── Input data ──
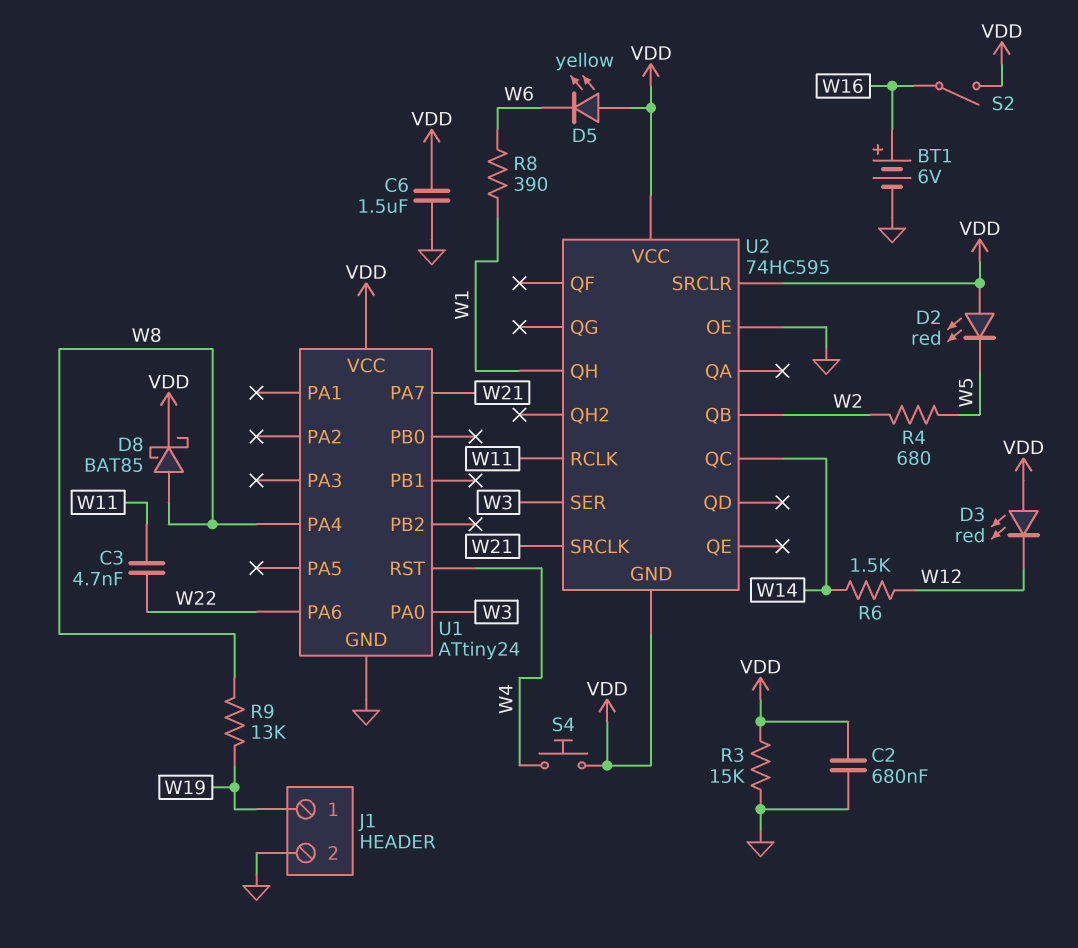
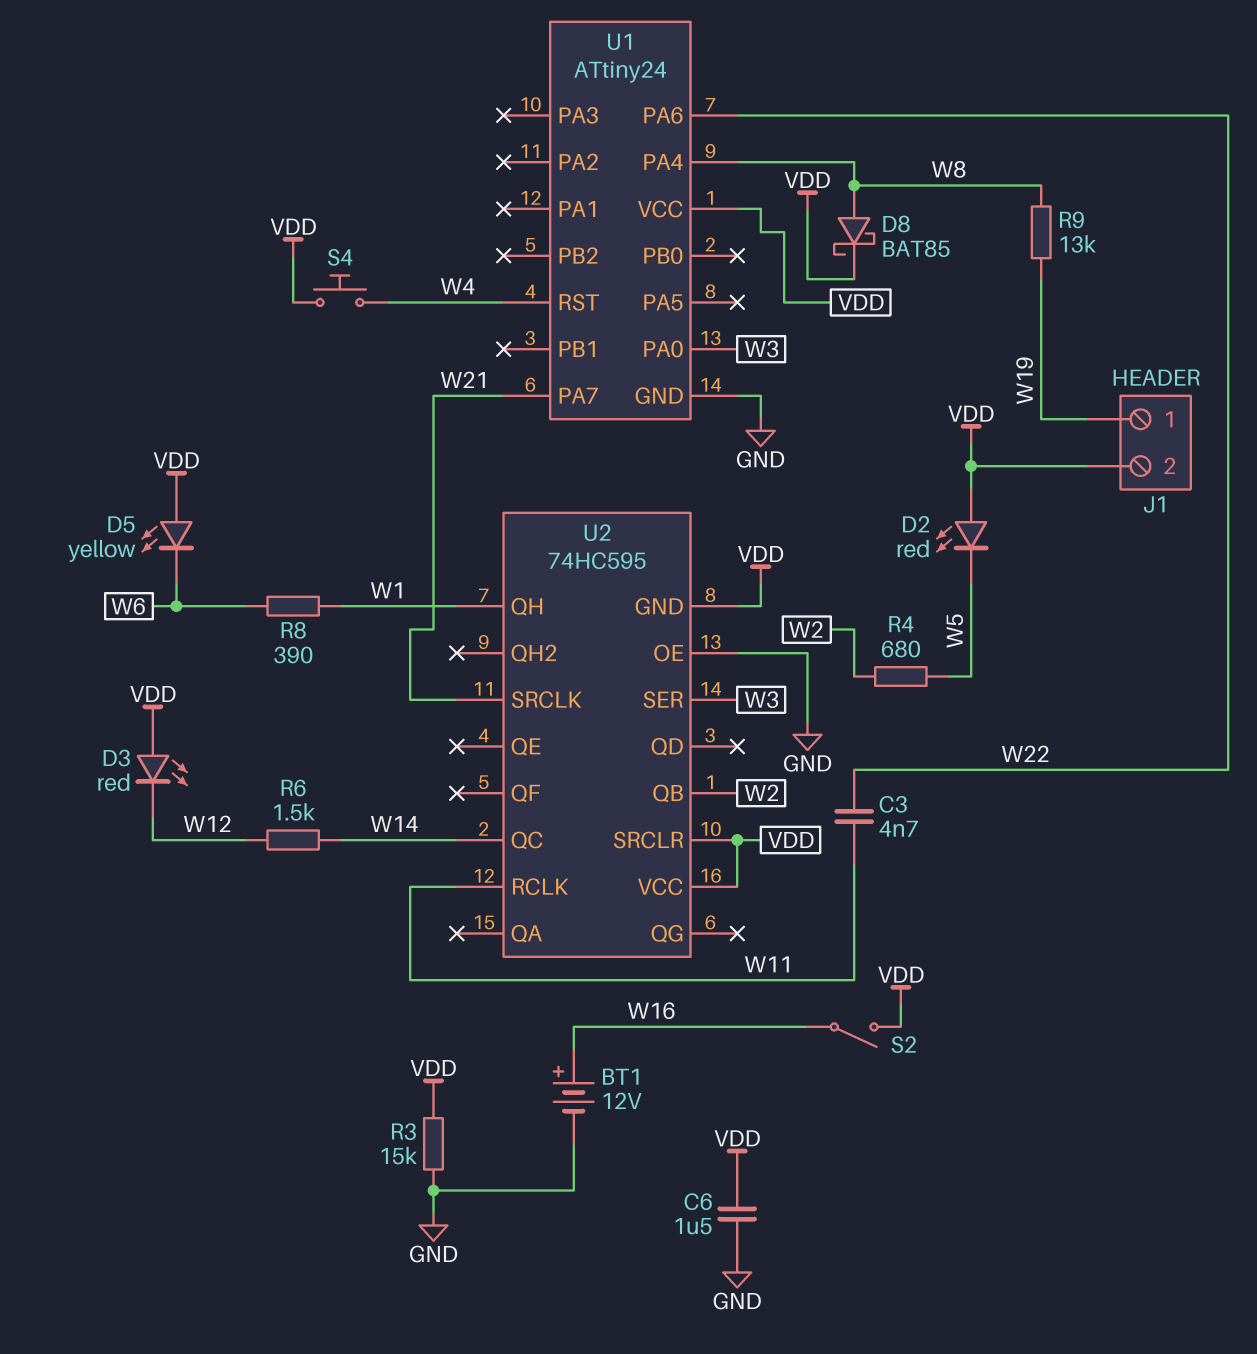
BT1: 6V (plus W16, minus GND) -> 12V (plus W16, minus GND)
C2: 680nF (GND, VDD) -> none
J1 pin 2: GND -> VDD

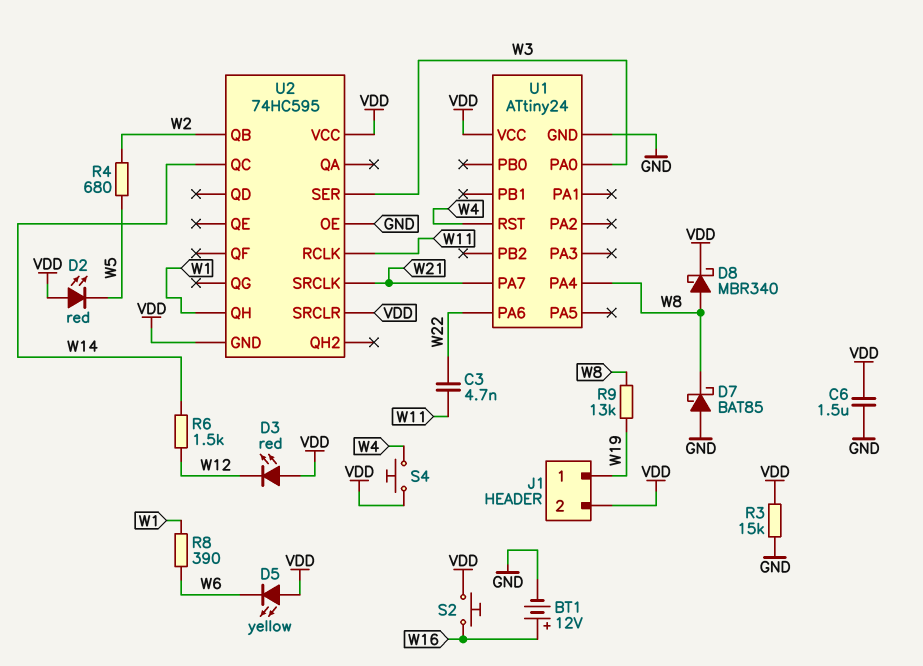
D7: none -> schottky BAT85 (A GND, K W8)
D8: schottky BAT85 (A W8, K VDD) -> schottky MBR340 (A W8, K VDD)
S2: switch (VDD, W16) -> button (VDD, W16)

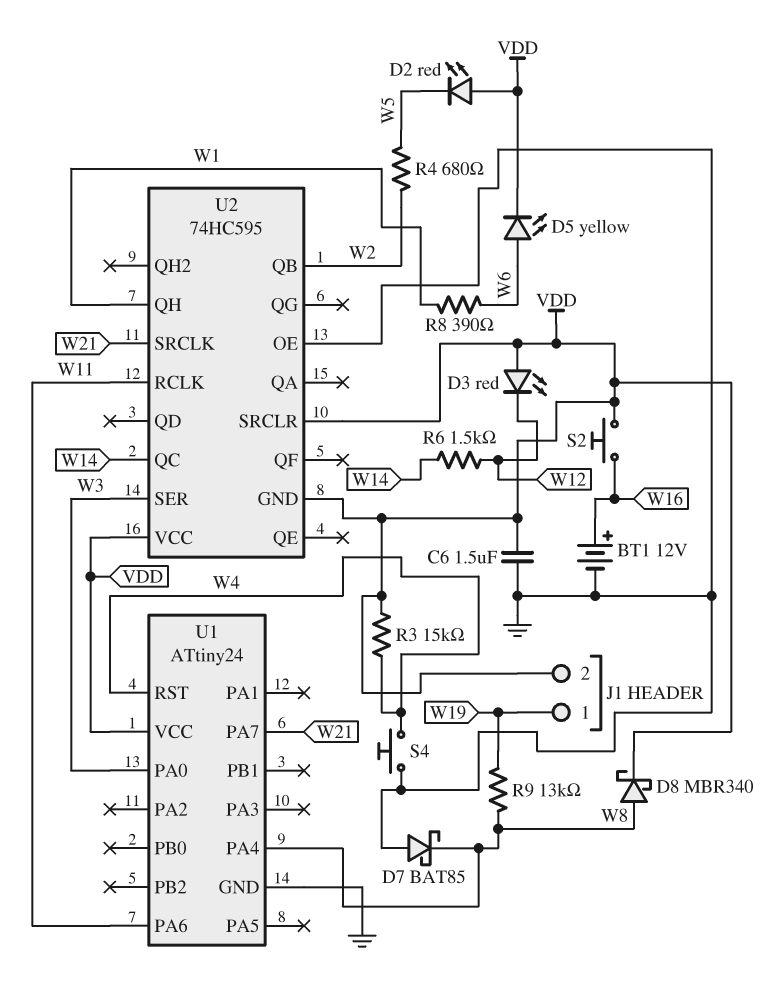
C3: 4.7nF (W11, W22) -> none
D5: LED yellow (A VDD, K W6) -> LED yellow (A W6, K VDD)
R3: 15k (GND, VDD) -> 15k (VDD, W4)
S4: button (VDD, W4) -> button (GND, W4)
U1 pin PA6: W22 -> W11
───
**Your task:** Print the lines from the line containing "S2: switch (VDD, W16) -> button (VDD, W16)" through the last line of the listing, exactly as they stand, and leave any pictures out.

**Exercise response:**
S2: switch (VDD, W16) -> button (VDD, W16)

C3: 4.7nF (W11, W22) -> none
D5: LED yellow (A VDD, K W6) -> LED yellow (A W6, K VDD)
R3: 15k (GND, VDD) -> 15k (VDD, W4)
S4: button (VDD, W4) -> button (GND, W4)
U1 pin PA6: W22 -> W11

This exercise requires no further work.